_Data extract_
★ ★ ★ ★ ★
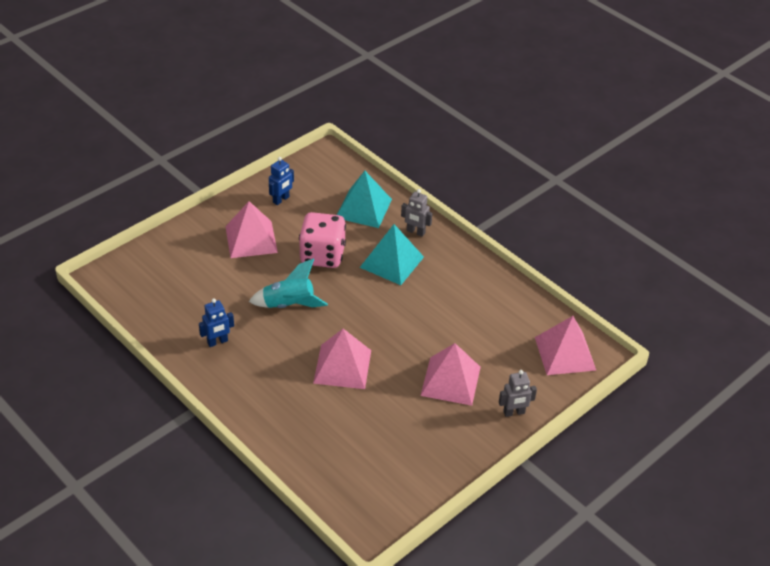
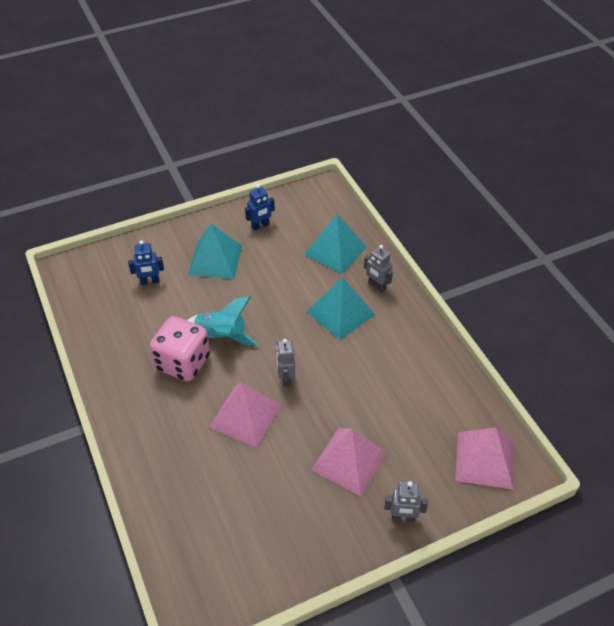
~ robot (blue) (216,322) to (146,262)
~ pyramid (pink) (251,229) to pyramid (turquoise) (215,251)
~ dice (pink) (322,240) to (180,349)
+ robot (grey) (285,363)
★ ★ ★ ★ ★
_Problem to solve_
The lines above must be transcribed exactly, with every picture left out.

_Solved exercise_
~ robot (blue) (216,322) to (146,262)
~ pyramid (pink) (251,229) to pyramid (turquoise) (215,251)
~ dice (pink) (322,240) to (180,349)
+ robot (grey) (285,363)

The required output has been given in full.